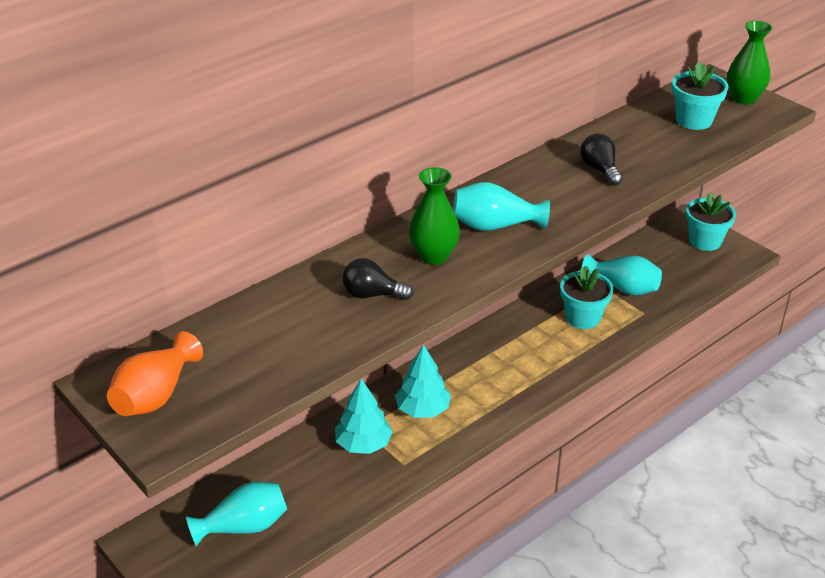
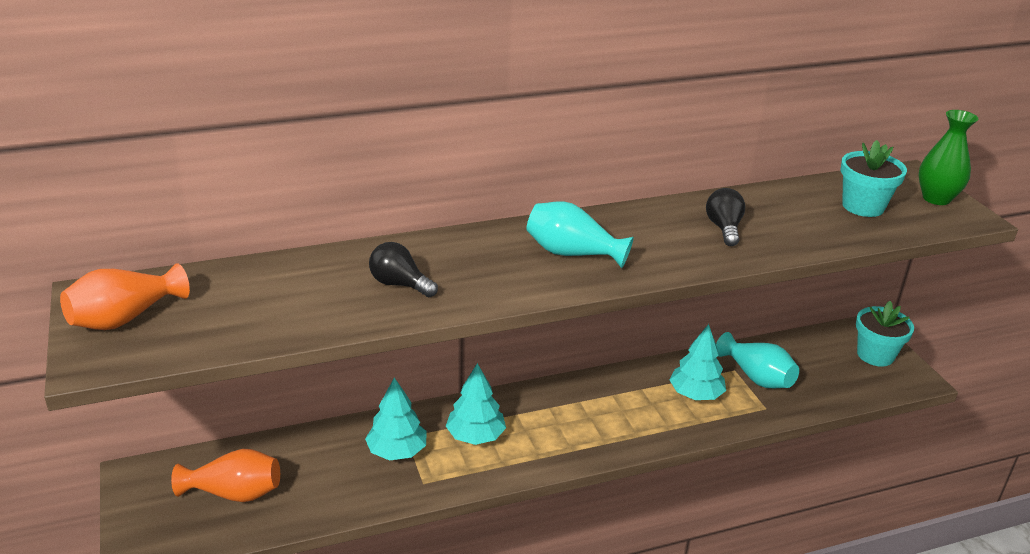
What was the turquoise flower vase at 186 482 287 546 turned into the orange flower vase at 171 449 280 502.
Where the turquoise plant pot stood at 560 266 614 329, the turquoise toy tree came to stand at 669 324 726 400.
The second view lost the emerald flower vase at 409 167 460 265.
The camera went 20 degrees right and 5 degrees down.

[What you are asked to do] This exercise asks for an exact copy of the lines from the first one in the data through the line that contains "Where the turquoise", pictures excluded.

[Written solution]
What was the turquoise flower vase at 186 482 287 546 turned into the orange flower vase at 171 449 280 502.
Where the turquoise plant pot stood at 560 266 614 329, the turquoise toy tree came to stand at 669 324 726 400.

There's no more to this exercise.